#### [Task to carry out]
Where a picture occurs in the data, omit it, and copy all remaining data exactly.

#### [Material for this task]
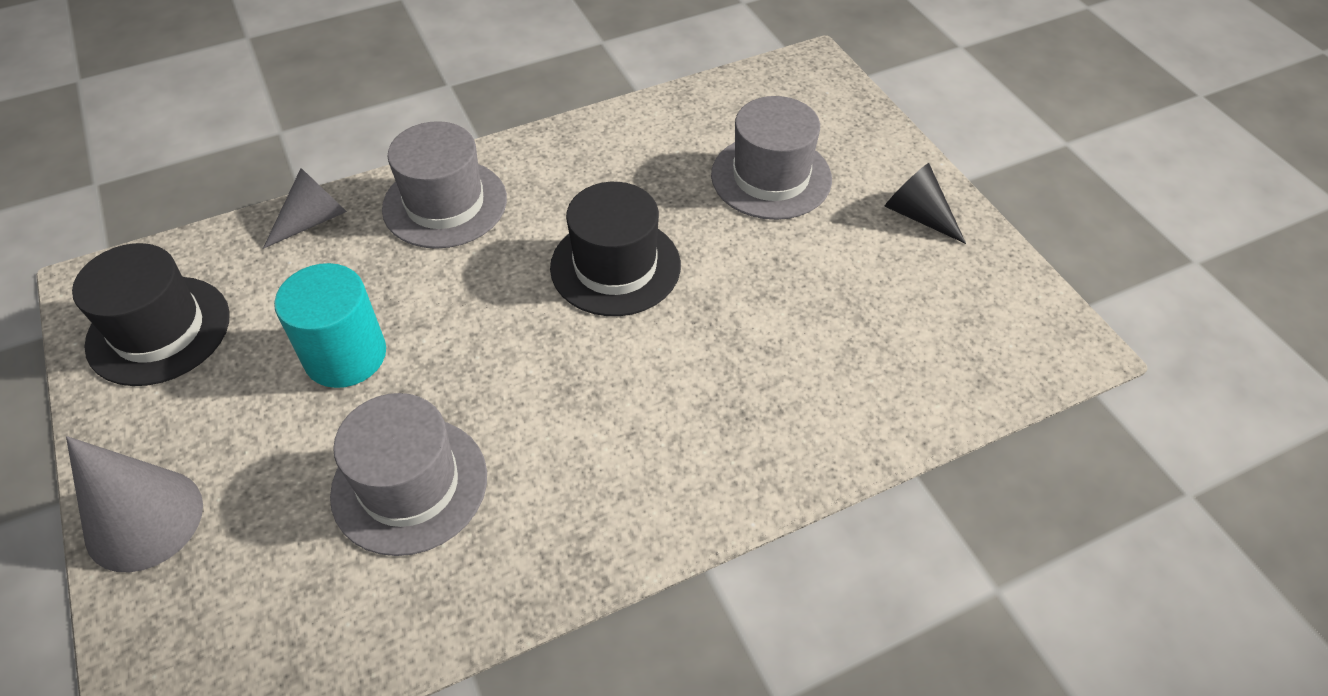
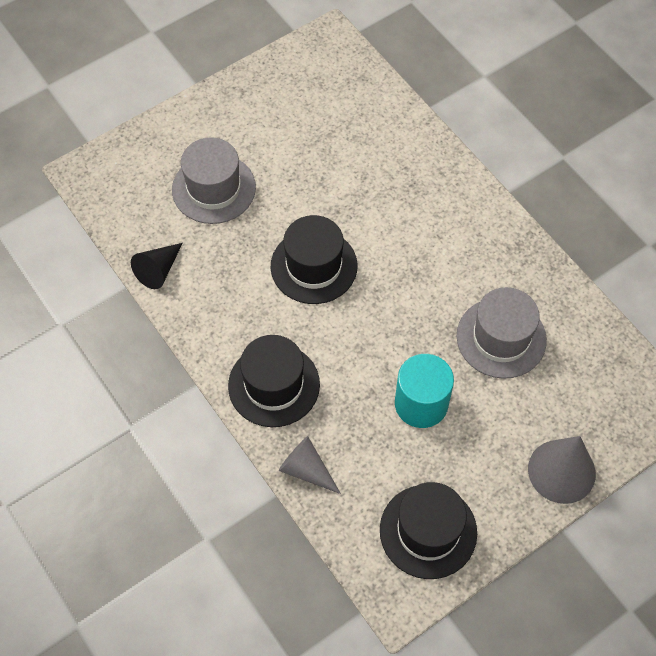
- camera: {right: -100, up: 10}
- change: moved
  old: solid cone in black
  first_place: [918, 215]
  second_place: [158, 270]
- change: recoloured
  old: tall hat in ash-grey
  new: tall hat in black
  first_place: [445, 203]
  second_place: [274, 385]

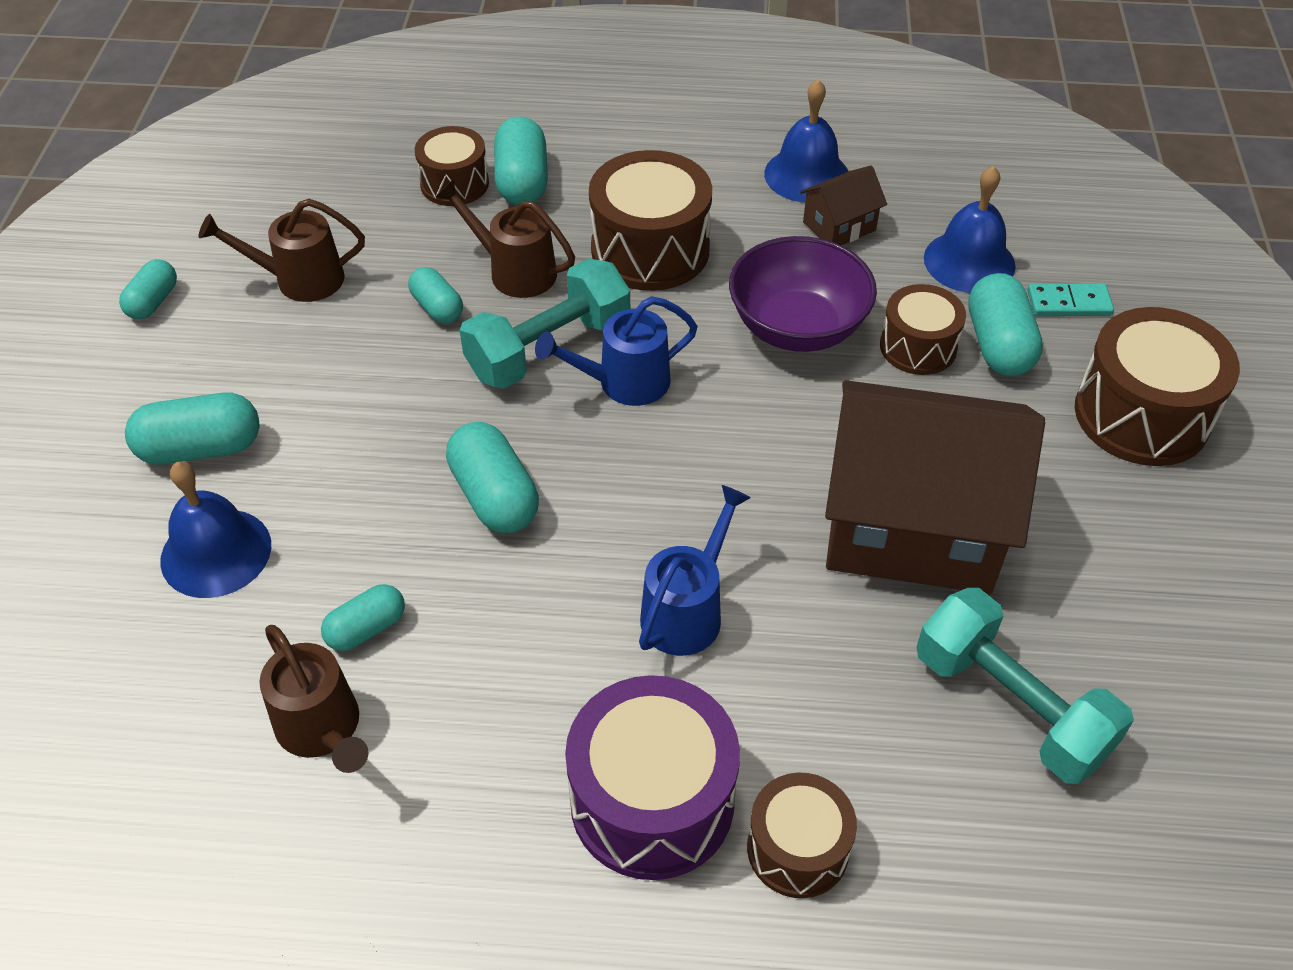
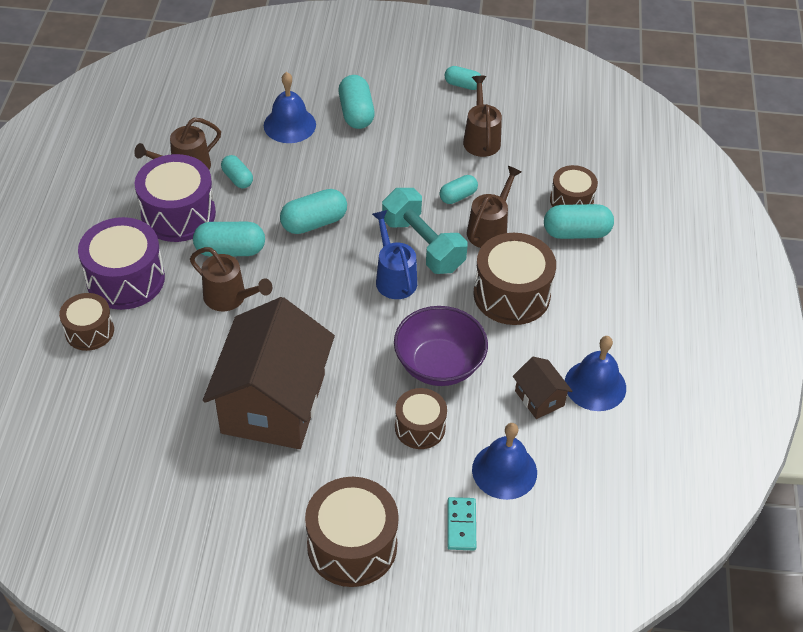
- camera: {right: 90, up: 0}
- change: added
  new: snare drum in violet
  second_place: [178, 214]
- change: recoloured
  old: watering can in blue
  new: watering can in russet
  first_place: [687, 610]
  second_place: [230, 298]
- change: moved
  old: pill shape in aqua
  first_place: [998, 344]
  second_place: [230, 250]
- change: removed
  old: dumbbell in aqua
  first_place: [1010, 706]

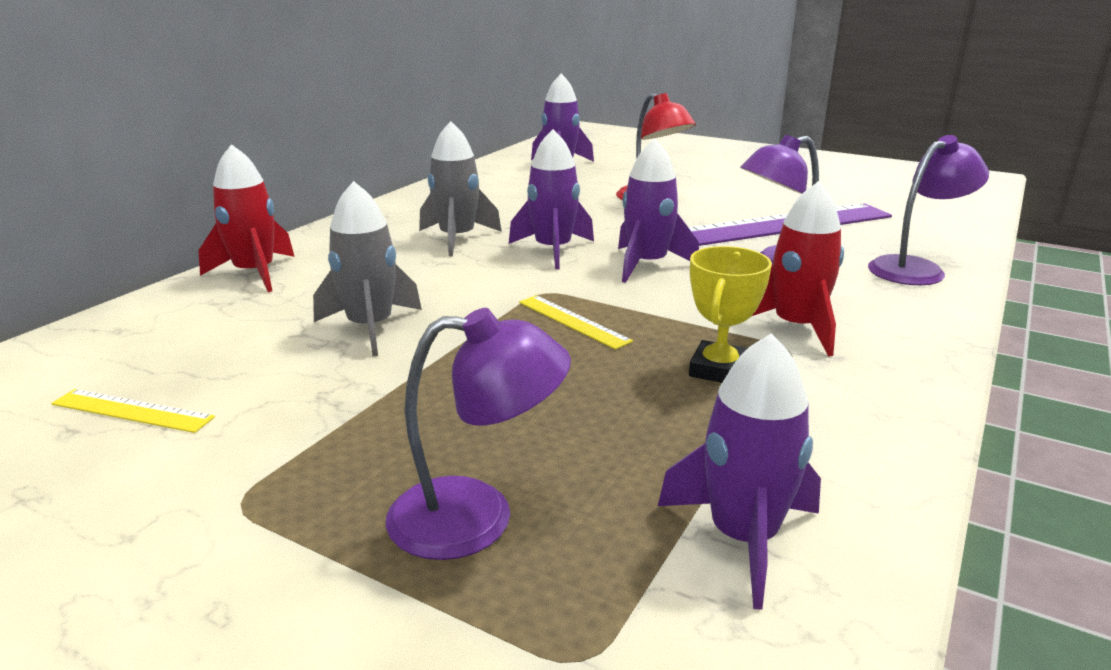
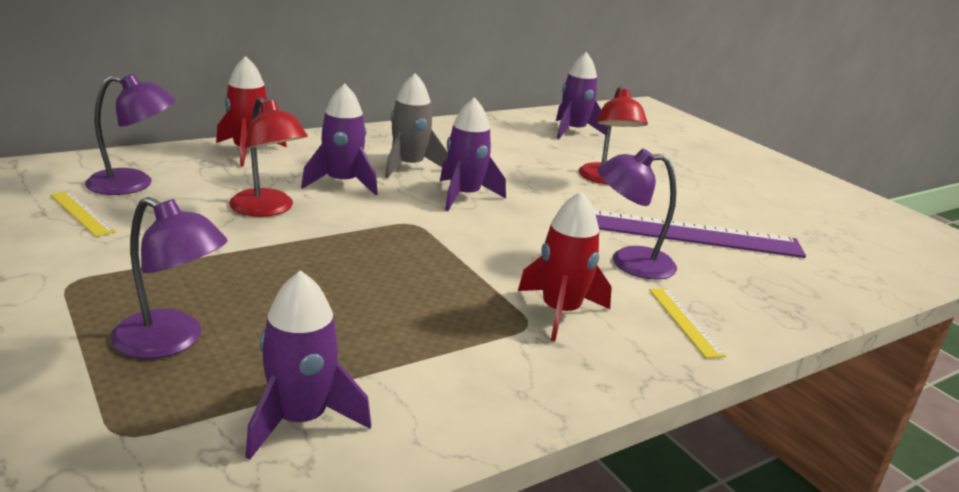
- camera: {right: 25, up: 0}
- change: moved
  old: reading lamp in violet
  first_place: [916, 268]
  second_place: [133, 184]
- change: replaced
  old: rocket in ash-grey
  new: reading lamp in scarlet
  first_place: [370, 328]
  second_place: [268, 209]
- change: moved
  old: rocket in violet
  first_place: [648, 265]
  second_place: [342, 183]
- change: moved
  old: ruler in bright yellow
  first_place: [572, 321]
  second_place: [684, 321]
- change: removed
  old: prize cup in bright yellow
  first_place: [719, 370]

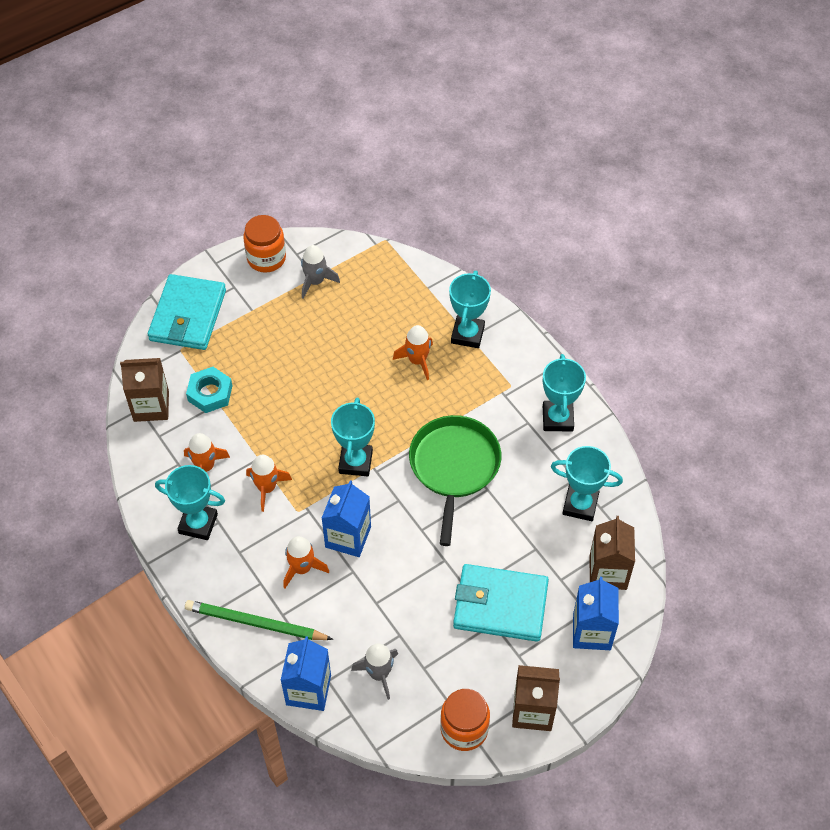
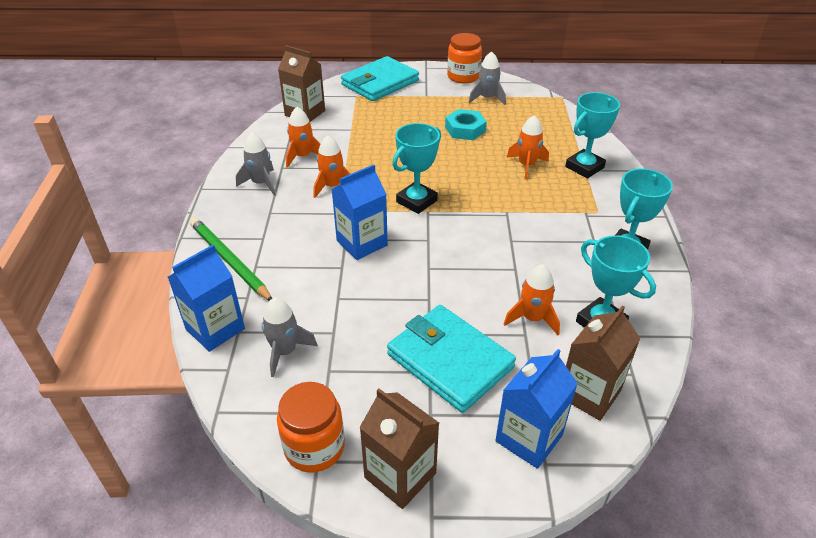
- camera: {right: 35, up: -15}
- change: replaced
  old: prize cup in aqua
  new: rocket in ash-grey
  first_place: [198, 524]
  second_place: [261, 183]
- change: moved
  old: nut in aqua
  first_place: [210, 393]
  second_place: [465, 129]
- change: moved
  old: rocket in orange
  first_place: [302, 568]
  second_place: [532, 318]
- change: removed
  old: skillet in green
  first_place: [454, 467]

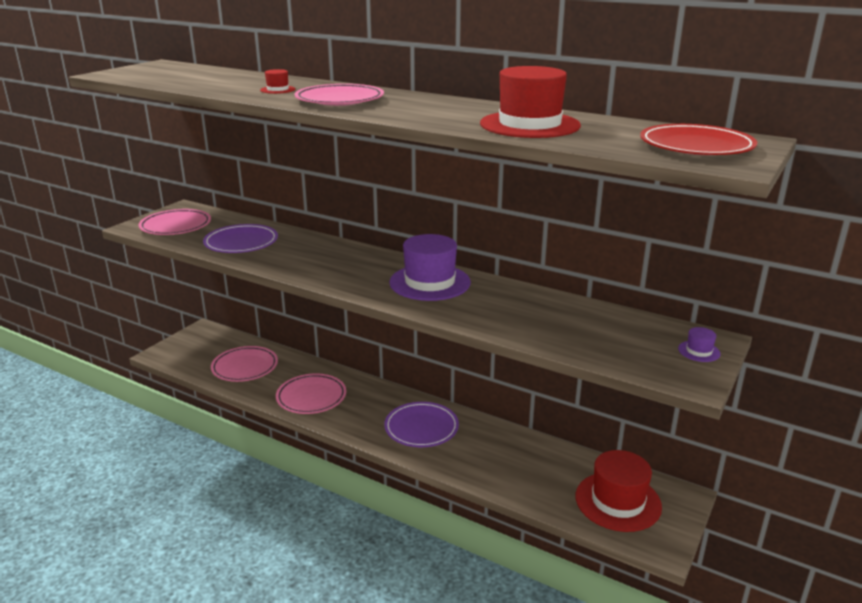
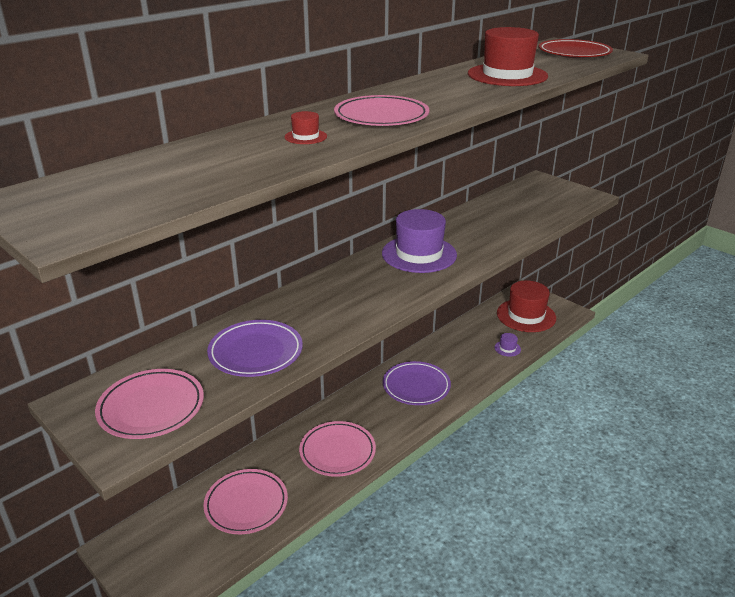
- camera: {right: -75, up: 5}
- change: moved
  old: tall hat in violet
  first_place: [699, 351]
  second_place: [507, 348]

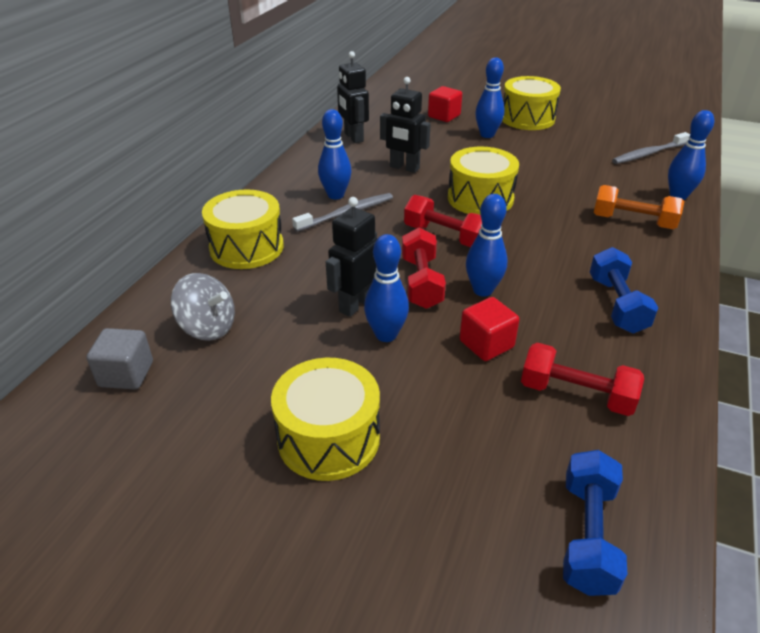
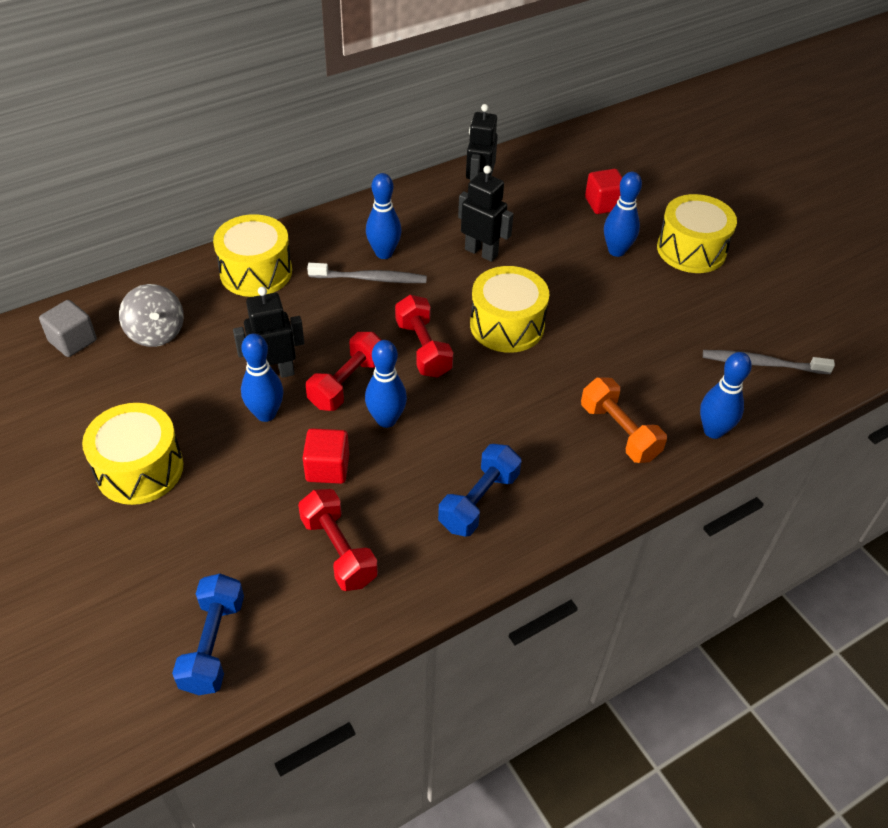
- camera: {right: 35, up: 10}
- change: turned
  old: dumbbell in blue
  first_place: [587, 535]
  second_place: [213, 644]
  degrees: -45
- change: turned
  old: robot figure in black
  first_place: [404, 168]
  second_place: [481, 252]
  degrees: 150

#### [Task answer]
- camera: {right: -100, up: 10}
- change: moved
  old: solid cone in black
  first_place: [918, 215]
  second_place: [158, 270]
- change: recoloured
  old: tall hat in ash-grey
  new: tall hat in black
  first_place: [445, 203]
  second_place: [274, 385]

- camera: {right: 90, up: 0}
- change: added
  new: snare drum in violet
  second_place: [178, 214]
- change: recoloured
  old: watering can in blue
  new: watering can in russet
  first_place: [687, 610]
  second_place: [230, 298]
- change: moved
  old: pill shape in aqua
  first_place: [998, 344]
  second_place: [230, 250]
- change: removed
  old: dumbbell in aqua
  first_place: [1010, 706]

- camera: {right: 25, up: 0}
- change: moved
  old: reading lamp in violet
  first_place: [916, 268]
  second_place: [133, 184]
- change: replaced
  old: rocket in ash-grey
  new: reading lamp in scarlet
  first_place: [370, 328]
  second_place: [268, 209]
- change: moved
  old: rocket in violet
  first_place: [648, 265]
  second_place: [342, 183]
- change: moved
  old: ruler in bright yellow
  first_place: [572, 321]
  second_place: [684, 321]
- change: removed
  old: prize cup in bright yellow
  first_place: [719, 370]

- camera: {right: 35, up: -15}
- change: replaced
  old: prize cup in aqua
  new: rocket in ash-grey
  first_place: [198, 524]
  second_place: [261, 183]
- change: moved
  old: nut in aqua
  first_place: [210, 393]
  second_place: [465, 129]
- change: moved
  old: rocket in orange
  first_place: [302, 568]
  second_place: [532, 318]
- change: removed
  old: skillet in green
  first_place: [454, 467]

- camera: {right: -75, up: 5}
- change: moved
  old: tall hat in violet
  first_place: [699, 351]
  second_place: [507, 348]

- camera: {right: 35, up: 10}
- change: turned
  old: dumbbell in blue
  first_place: [587, 535]
  second_place: [213, 644]
  degrees: -45
- change: turned
  old: robot figure in black
  first_place: [404, 168]
  second_place: [481, 252]
  degrees: 150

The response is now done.